■ YOUR GOAL ■
Give back exactly the lines of the material below, starting with the line with "purple phone [545,403,611,469] -> none" and going on through the line with "blue marker [227,246,309,265]".

*** Opening of RECORDS PROVIDED ***

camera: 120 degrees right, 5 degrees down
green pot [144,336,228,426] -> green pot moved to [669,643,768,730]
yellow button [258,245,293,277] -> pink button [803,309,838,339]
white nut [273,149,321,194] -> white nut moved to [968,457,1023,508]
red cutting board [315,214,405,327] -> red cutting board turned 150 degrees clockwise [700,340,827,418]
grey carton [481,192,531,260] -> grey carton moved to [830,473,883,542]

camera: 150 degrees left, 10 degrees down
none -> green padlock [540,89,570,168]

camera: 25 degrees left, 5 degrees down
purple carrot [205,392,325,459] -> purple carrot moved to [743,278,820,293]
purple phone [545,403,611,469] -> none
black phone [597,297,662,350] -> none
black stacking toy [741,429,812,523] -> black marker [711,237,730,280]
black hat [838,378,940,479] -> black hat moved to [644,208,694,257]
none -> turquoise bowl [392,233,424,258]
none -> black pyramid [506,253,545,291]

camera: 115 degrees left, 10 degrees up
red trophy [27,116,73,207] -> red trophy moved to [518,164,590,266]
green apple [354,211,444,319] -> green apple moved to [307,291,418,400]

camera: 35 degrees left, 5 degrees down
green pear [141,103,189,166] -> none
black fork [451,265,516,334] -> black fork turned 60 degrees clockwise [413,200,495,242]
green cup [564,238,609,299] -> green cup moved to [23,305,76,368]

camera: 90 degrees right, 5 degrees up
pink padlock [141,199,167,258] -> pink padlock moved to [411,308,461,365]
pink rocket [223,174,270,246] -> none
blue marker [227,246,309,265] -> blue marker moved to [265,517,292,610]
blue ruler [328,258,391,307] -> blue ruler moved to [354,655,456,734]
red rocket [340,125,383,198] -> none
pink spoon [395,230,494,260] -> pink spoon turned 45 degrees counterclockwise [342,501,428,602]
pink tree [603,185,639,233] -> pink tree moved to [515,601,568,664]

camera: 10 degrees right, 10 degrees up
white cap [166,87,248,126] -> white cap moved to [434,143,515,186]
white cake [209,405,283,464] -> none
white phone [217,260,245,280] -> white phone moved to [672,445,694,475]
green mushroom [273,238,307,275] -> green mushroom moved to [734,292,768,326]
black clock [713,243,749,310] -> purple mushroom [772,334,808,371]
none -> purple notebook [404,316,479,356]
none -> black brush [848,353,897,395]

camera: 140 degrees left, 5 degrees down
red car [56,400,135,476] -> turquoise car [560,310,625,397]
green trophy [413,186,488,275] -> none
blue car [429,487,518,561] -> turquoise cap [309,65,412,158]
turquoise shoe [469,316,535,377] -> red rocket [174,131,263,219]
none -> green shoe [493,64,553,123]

*** Close of RECORDS PROVIDED ***

■ PROBLEM SOLUTION ■
purple phone [545,403,611,469] -> none
black phone [597,297,662,350] -> none
black stacking toy [741,429,812,523] -> black marker [711,237,730,280]
black hat [838,378,940,479] -> black hat moved to [644,208,694,257]
none -> turquoise bowl [392,233,424,258]
none -> black pyramid [506,253,545,291]

camera: 115 degrees left, 10 degrees up
red trophy [27,116,73,207] -> red trophy moved to [518,164,590,266]
green apple [354,211,444,319] -> green apple moved to [307,291,418,400]

camera: 35 degrees left, 5 degrees down
green pear [141,103,189,166] -> none
black fork [451,265,516,334] -> black fork turned 60 degrees clockwise [413,200,495,242]
green cup [564,238,609,299] -> green cup moved to [23,305,76,368]

camera: 90 degrees right, 5 degrees up
pink padlock [141,199,167,258] -> pink padlock moved to [411,308,461,365]
pink rocket [223,174,270,246] -> none
blue marker [227,246,309,265] -> blue marker moved to [265,517,292,610]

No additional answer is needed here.